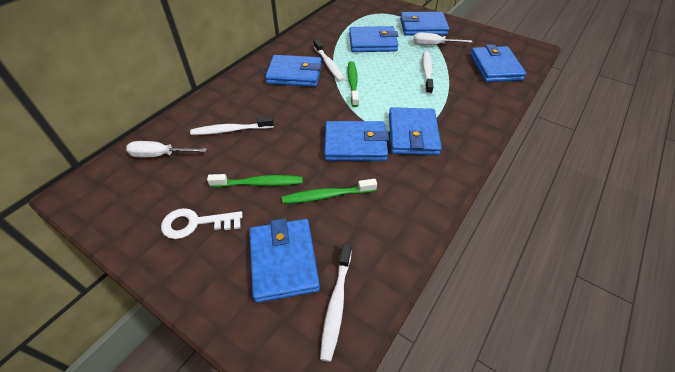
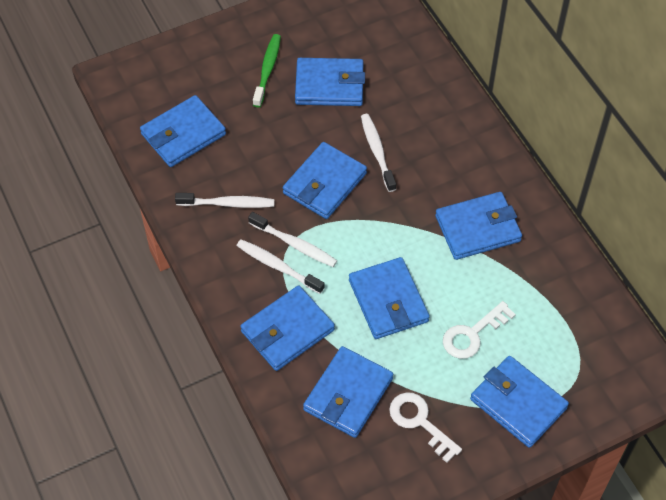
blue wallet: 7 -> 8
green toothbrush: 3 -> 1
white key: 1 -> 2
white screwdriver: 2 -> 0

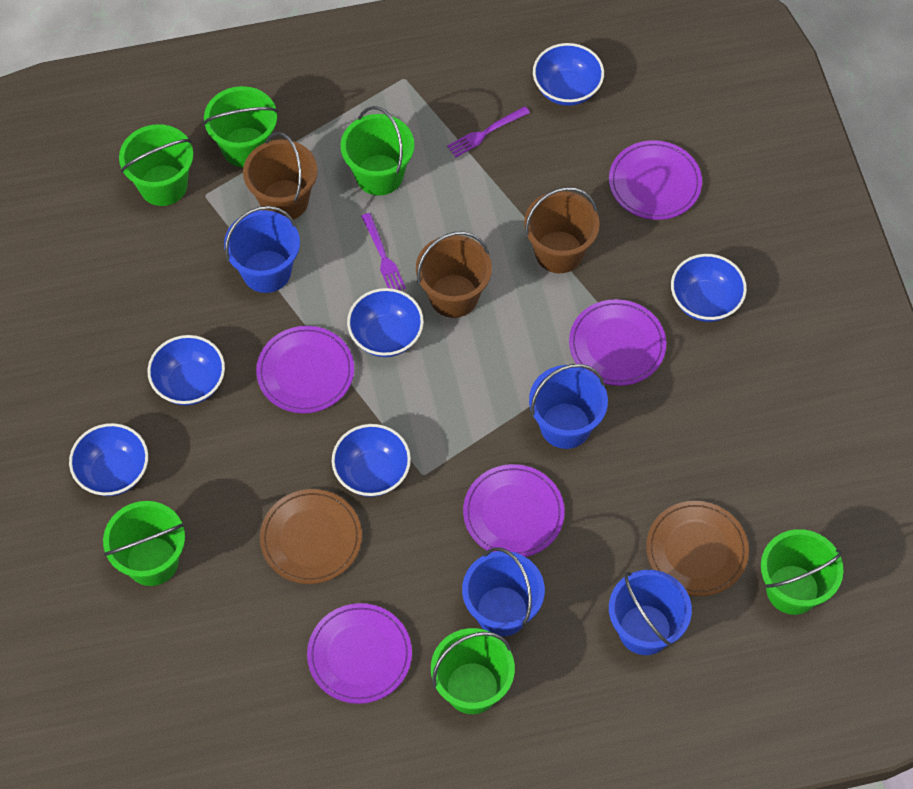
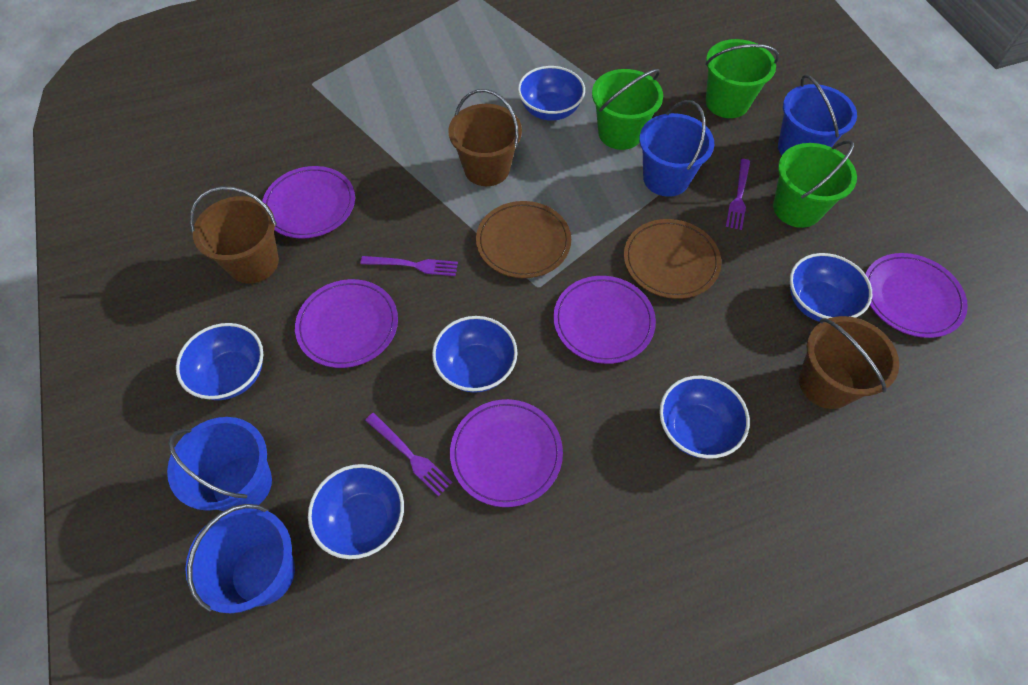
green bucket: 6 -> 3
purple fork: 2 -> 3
________
» WHAT YOU WILL DO:
Find the lines in the records above that hold the word "green", and give only how many there are.

» ANSWER BOX:
2